WHAT THE TASK ASKS: Using the data below, set down every line from the one containing "ENC pin VCC: 3V3 -> none" through the one containing "ENC pin DT: D0 -> TX", inclusive and unchanged. Pictures are to be skipped.
━━ RECORDS SHOWN
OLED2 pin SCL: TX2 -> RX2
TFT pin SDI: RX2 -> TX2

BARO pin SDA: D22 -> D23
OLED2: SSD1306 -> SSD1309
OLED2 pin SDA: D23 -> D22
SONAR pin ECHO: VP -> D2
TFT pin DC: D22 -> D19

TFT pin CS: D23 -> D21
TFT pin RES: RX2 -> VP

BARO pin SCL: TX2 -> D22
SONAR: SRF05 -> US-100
━━━━
━━ RECORDS SHOWN
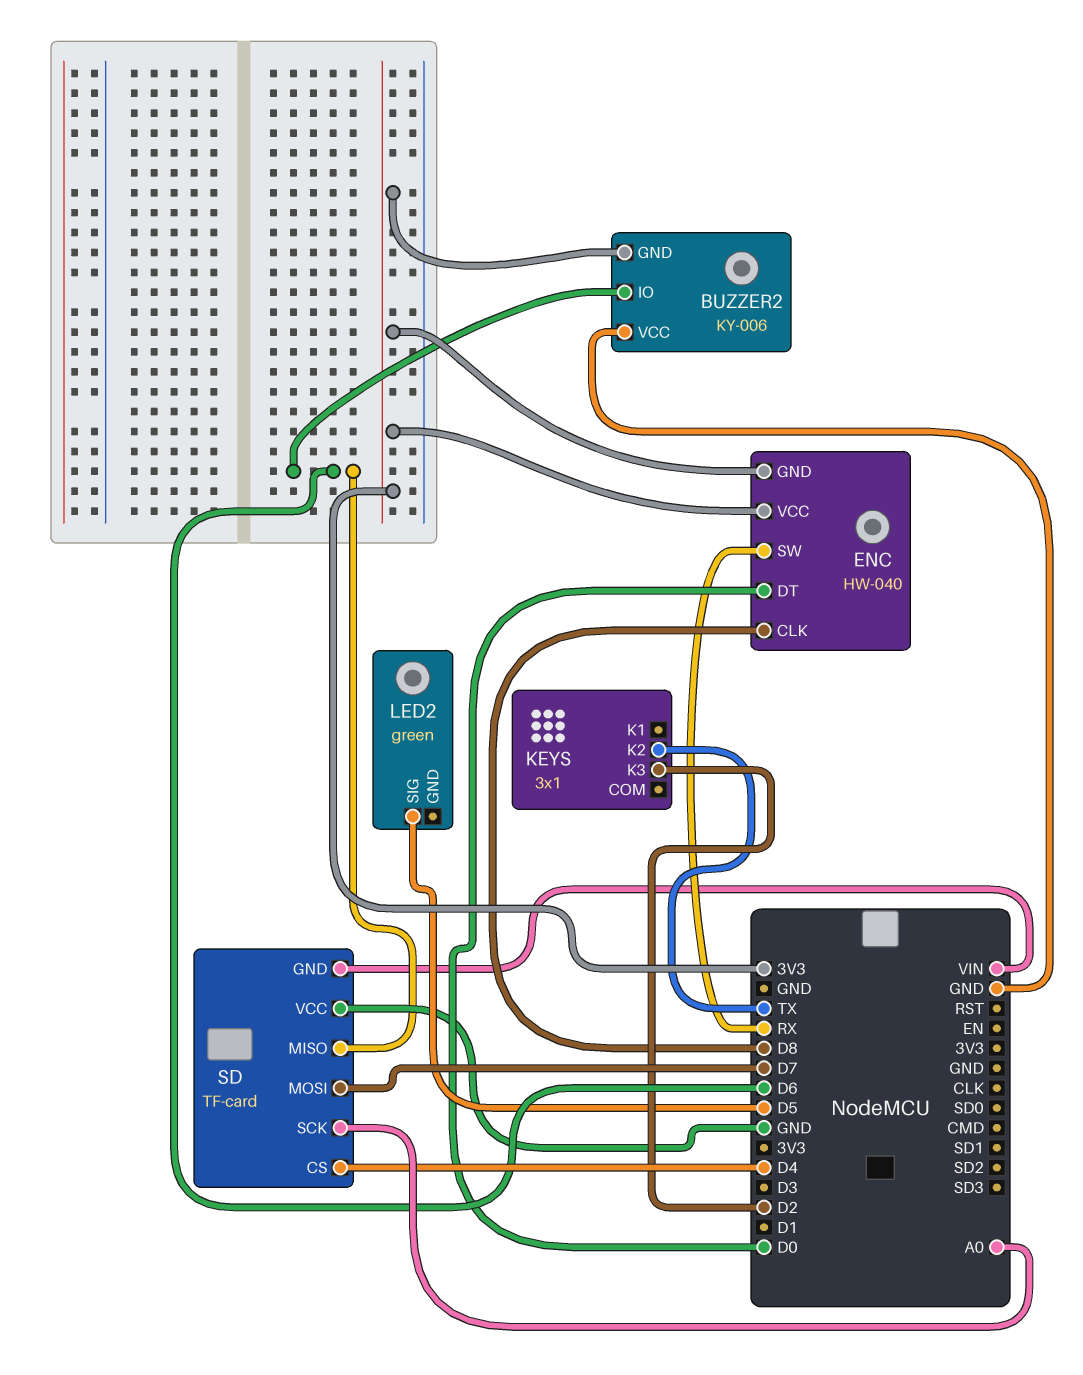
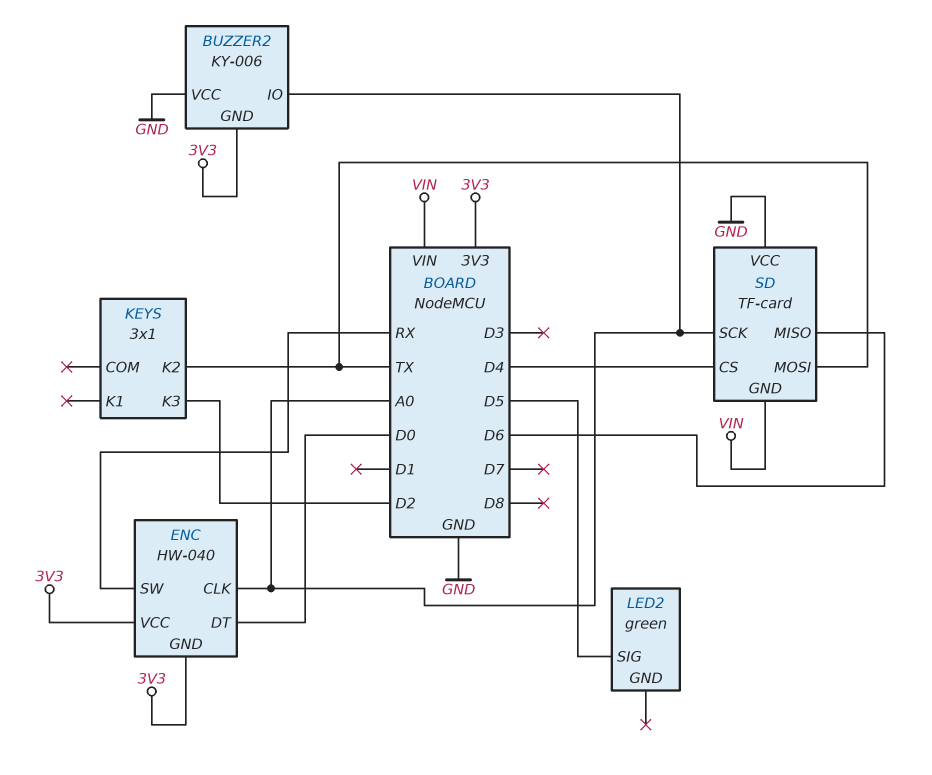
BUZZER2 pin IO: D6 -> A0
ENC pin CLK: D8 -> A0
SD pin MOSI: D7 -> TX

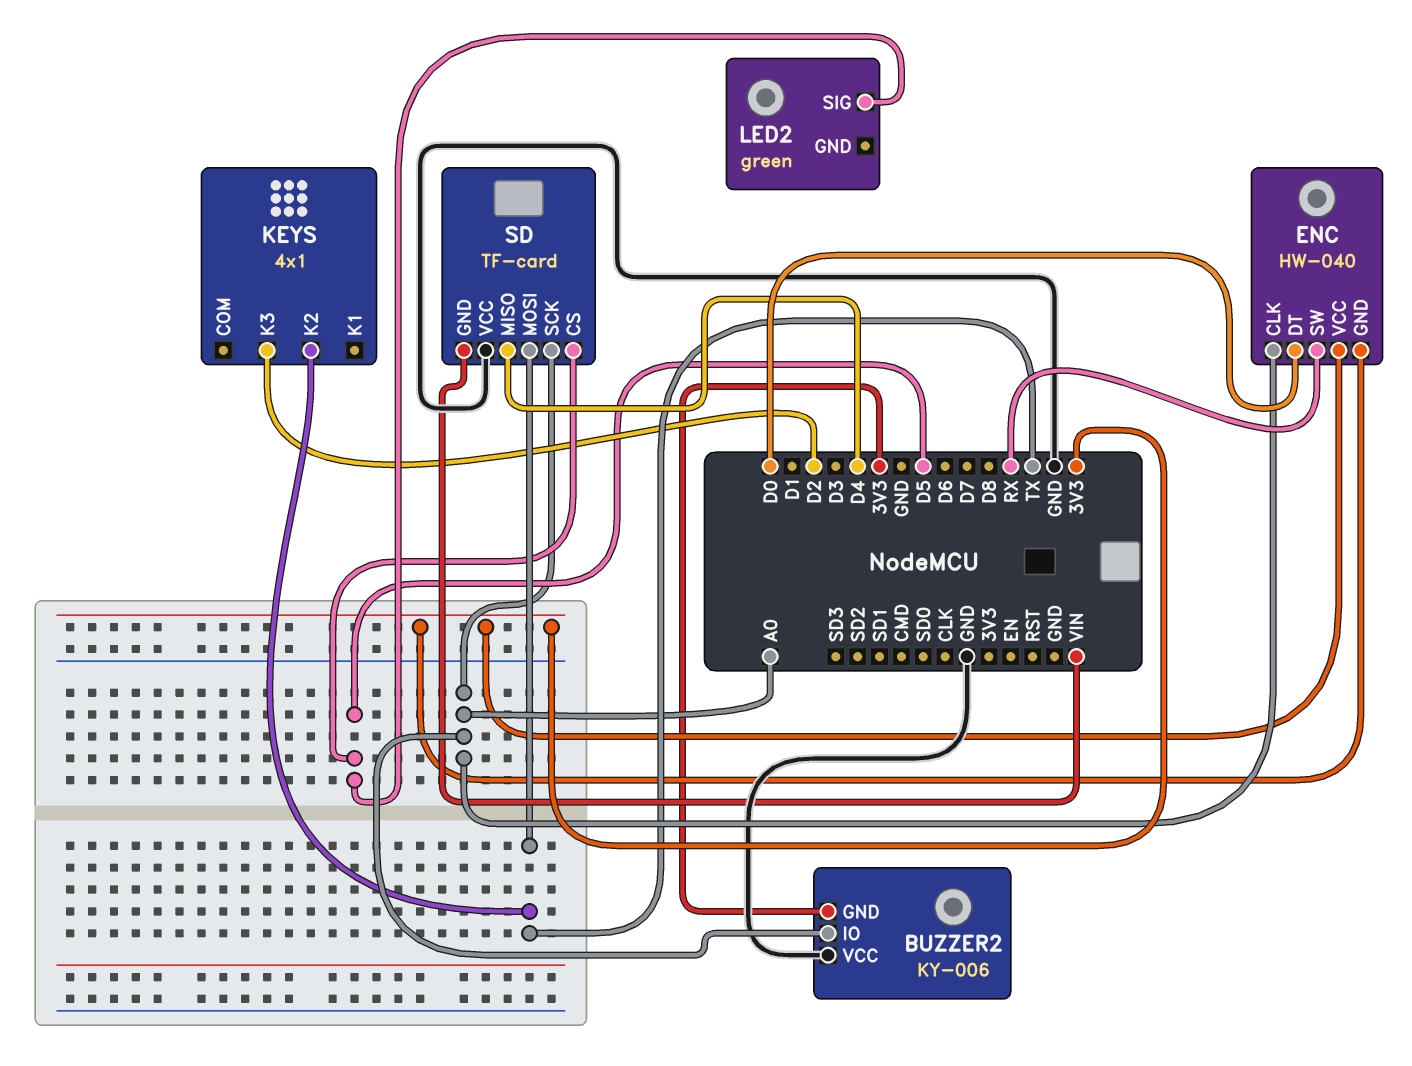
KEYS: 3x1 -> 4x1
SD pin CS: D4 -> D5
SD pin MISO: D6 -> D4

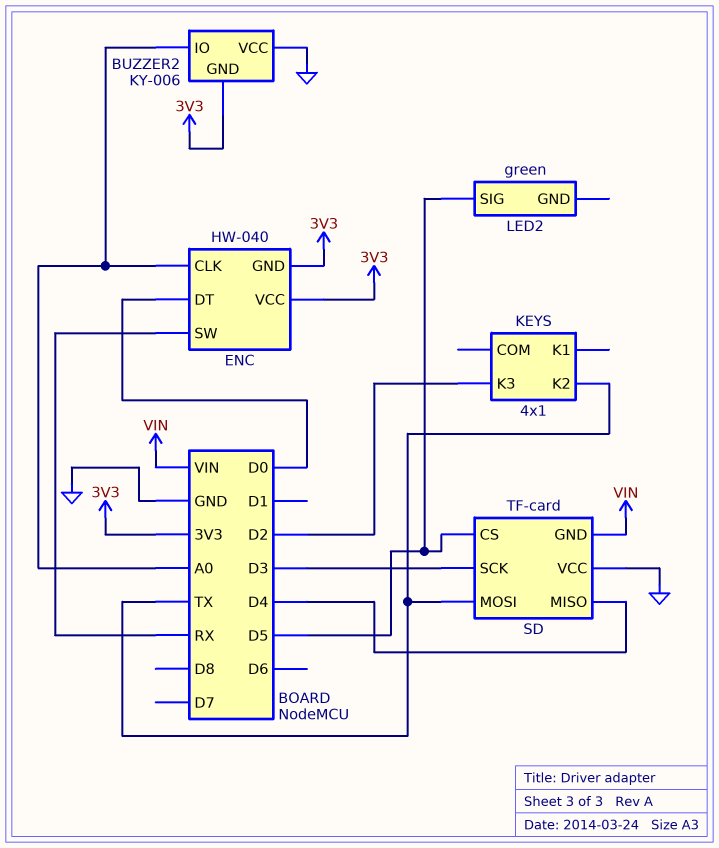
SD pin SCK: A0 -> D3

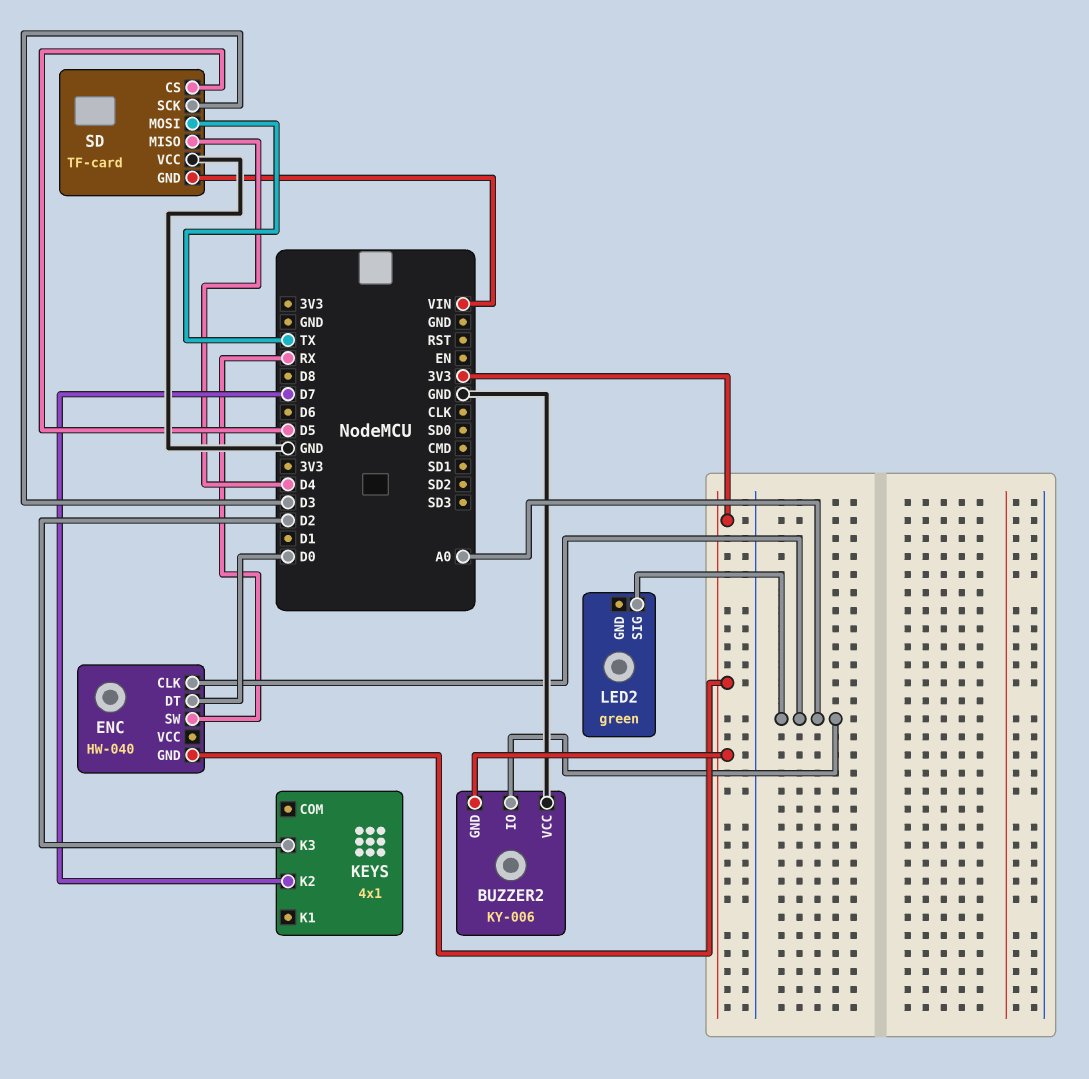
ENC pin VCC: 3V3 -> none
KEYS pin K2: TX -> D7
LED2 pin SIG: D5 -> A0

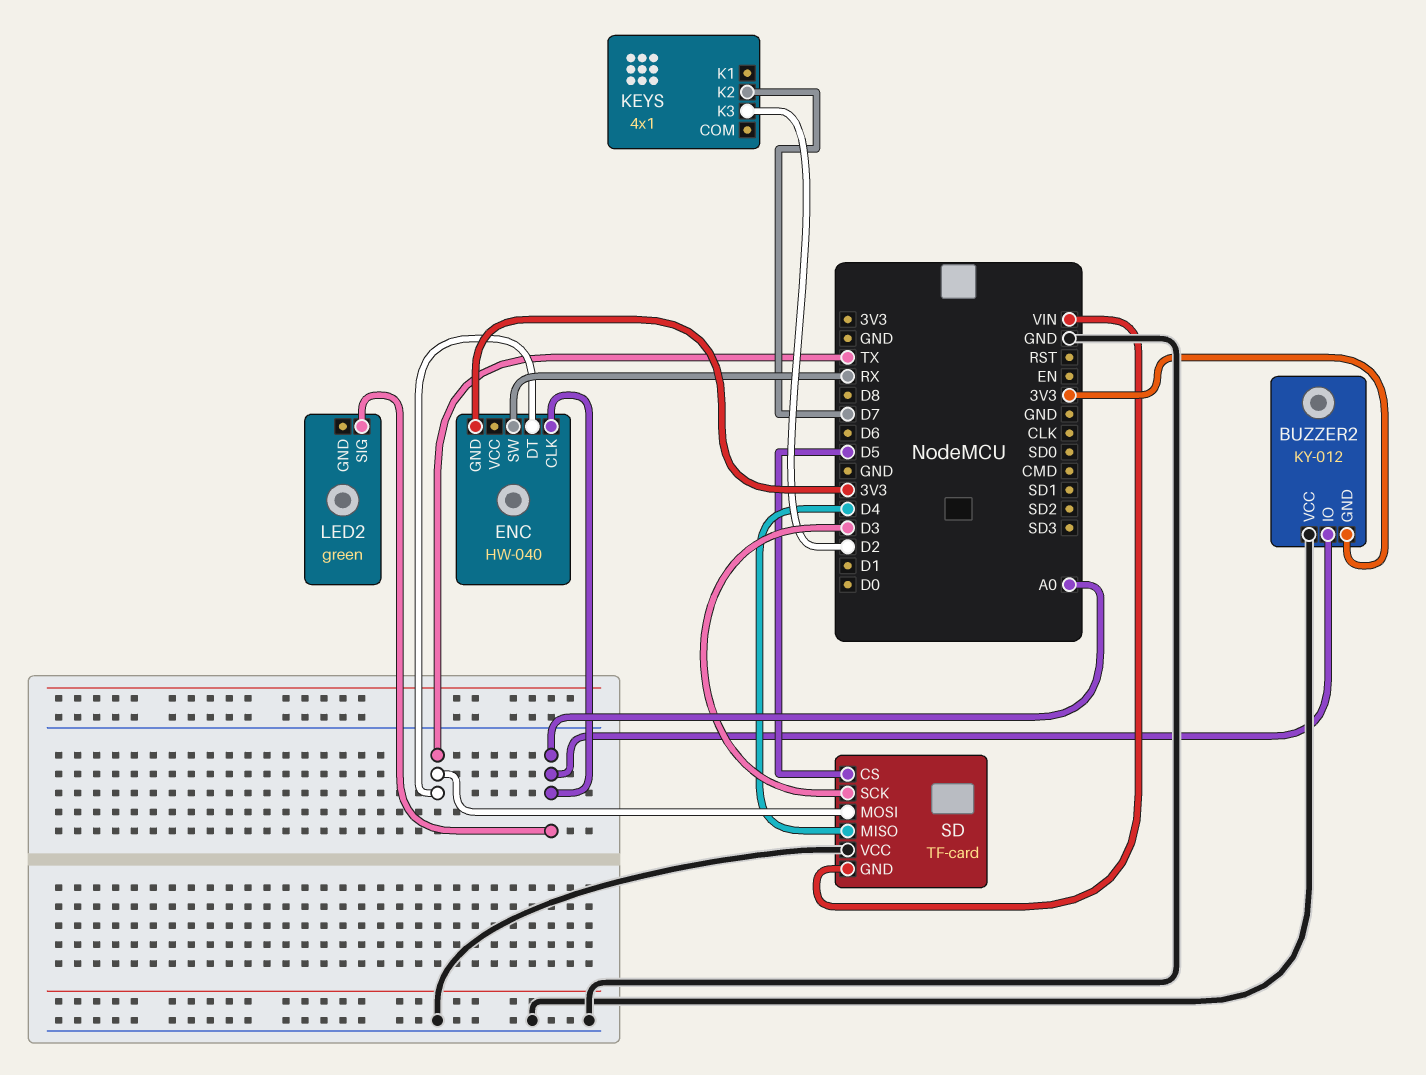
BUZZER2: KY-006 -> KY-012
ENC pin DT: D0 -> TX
━━━━
COMPLETED TASK:
ENC pin VCC: 3V3 -> none
KEYS pin K2: TX -> D7
LED2 pin SIG: D5 -> A0

BUZZER2: KY-006 -> KY-012
ENC pin DT: D0 -> TX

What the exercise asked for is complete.